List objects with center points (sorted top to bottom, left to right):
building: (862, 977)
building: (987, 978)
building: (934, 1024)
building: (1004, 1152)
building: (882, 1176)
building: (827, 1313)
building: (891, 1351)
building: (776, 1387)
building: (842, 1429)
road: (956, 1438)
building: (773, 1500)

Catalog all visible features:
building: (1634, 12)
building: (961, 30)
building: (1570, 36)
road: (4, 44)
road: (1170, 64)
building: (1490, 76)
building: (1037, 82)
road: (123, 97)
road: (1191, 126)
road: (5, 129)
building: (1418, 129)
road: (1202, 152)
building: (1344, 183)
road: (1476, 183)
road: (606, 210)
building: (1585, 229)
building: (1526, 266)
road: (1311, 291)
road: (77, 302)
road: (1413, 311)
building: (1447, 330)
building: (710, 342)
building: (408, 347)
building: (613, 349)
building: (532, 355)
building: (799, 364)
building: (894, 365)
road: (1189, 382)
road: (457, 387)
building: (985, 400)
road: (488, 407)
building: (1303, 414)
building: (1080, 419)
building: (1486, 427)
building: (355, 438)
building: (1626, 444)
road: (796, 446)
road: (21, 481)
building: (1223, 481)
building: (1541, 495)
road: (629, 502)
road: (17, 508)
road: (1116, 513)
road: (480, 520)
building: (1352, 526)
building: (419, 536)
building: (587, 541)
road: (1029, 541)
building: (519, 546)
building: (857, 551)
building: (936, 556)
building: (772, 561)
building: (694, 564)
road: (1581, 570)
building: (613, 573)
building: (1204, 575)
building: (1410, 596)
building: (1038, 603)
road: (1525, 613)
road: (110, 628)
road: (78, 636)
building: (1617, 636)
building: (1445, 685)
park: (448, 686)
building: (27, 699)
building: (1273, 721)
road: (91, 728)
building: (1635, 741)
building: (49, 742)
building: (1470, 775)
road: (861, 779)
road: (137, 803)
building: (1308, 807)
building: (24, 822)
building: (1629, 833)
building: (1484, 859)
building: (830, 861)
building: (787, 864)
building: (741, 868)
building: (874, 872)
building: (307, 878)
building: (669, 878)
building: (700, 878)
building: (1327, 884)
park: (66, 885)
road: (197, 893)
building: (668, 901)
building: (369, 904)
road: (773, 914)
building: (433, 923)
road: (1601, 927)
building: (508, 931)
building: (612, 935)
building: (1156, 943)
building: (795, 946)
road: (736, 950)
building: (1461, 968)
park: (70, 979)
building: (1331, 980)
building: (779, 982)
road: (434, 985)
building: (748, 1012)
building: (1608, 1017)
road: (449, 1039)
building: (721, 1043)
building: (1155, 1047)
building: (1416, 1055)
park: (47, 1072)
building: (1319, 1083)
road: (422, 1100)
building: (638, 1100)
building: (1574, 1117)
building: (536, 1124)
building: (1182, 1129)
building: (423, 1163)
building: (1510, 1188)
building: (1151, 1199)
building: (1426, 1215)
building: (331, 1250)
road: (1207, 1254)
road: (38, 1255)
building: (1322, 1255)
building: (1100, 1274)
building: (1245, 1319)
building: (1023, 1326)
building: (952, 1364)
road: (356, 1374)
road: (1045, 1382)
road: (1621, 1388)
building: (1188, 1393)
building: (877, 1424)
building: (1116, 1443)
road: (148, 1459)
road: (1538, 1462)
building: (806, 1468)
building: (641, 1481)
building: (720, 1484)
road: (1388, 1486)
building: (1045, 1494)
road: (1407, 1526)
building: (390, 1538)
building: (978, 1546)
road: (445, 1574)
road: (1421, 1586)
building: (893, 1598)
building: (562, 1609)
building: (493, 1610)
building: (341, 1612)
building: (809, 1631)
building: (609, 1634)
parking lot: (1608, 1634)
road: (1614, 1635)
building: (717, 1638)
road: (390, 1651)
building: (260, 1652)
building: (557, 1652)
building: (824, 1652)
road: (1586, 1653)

****************************************

» Job
Everything in the listing above should be repeated exactly.

» Written response
List objects with center points (sorted top to bottom, left to right):
building: (862, 977)
building: (987, 978)
building: (934, 1024)
building: (1004, 1152)
building: (882, 1176)
building: (827, 1313)
building: (891, 1351)
building: (776, 1387)
building: (842, 1429)
road: (956, 1438)
building: (773, 1500)

Catalog all visible features:
building: (1634, 12)
building: (961, 30)
building: (1570, 36)
road: (4, 44)
road: (1170, 64)
building: (1490, 76)
building: (1037, 82)
road: (123, 97)
road: (1191, 126)
road: (5, 129)
building: (1418, 129)
road: (1202, 152)
building: (1344, 183)
road: (1476, 183)
road: (606, 210)
building: (1585, 229)
building: (1526, 266)
road: (1311, 291)
road: (77, 302)
road: (1413, 311)
building: (1447, 330)
building: (710, 342)
building: (408, 347)
building: (613, 349)
building: (532, 355)
building: (799, 364)
building: (894, 365)
road: (1189, 382)
road: (457, 387)
building: (985, 400)
road: (488, 407)
building: (1303, 414)
building: (1080, 419)
building: (1486, 427)
building: (355, 438)
building: (1626, 444)
road: (796, 446)
road: (21, 481)
building: (1223, 481)
building: (1541, 495)
road: (629, 502)
road: (17, 508)
road: (1116, 513)
road: (480, 520)
building: (1352, 526)
building: (419, 536)
building: (587, 541)
road: (1029, 541)
building: (519, 546)
building: (857, 551)
building: (936, 556)
building: (772, 561)
building: (694, 564)
road: (1581, 570)
building: (613, 573)
building: (1204, 575)
building: (1410, 596)
building: (1038, 603)
road: (1525, 613)
road: (110, 628)
road: (78, 636)
building: (1617, 636)
building: (1445, 685)
park: (448, 686)
building: (27, 699)
building: (1273, 721)
road: (91, 728)
building: (1635, 741)
building: (49, 742)
building: (1470, 775)
road: (861, 779)
road: (137, 803)
building: (1308, 807)
building: (24, 822)
building: (1629, 833)
building: (1484, 859)
building: (830, 861)
building: (787, 864)
building: (741, 868)
building: (874, 872)
building: (307, 878)
building: (669, 878)
building: (700, 878)
building: (1327, 884)
park: (66, 885)
road: (197, 893)
building: (668, 901)
building: (369, 904)
road: (773, 914)
building: (433, 923)
road: (1601, 927)
building: (508, 931)
building: (612, 935)
building: (1156, 943)
building: (795, 946)
road: (736, 950)
building: (1461, 968)
park: (70, 979)
building: (1331, 980)
building: (779, 982)
road: (434, 985)
building: (748, 1012)
building: (1608, 1017)
road: (449, 1039)
building: (721, 1043)
building: (1155, 1047)
building: (1416, 1055)
park: (47, 1072)
building: (1319, 1083)
road: (422, 1100)
building: (638, 1100)
building: (1574, 1117)
building: (536, 1124)
building: (1182, 1129)
building: (423, 1163)
building: (1510, 1188)
building: (1151, 1199)
building: (1426, 1215)
building: (331, 1250)
road: (1207, 1254)
road: (38, 1255)
building: (1322, 1255)
building: (1100, 1274)
building: (1245, 1319)
building: (1023, 1326)
building: (952, 1364)
road: (356, 1374)
road: (1045, 1382)
road: (1621, 1388)
building: (1188, 1393)
building: (877, 1424)
building: (1116, 1443)
road: (148, 1459)
road: (1538, 1462)
building: (806, 1468)
building: (641, 1481)
building: (720, 1484)
road: (1388, 1486)
building: (1045, 1494)
road: (1407, 1526)
building: (390, 1538)
building: (978, 1546)
road: (445, 1574)
road: (1421, 1586)
building: (893, 1598)
building: (562, 1609)
building: (493, 1610)
building: (341, 1612)
building: (809, 1631)
building: (609, 1634)
parking lot: (1608, 1634)
road: (1614, 1635)
building: (717, 1638)
road: (390, 1651)
building: (260, 1652)
building: (557, 1652)
building: (824, 1652)
road: (1586, 1653)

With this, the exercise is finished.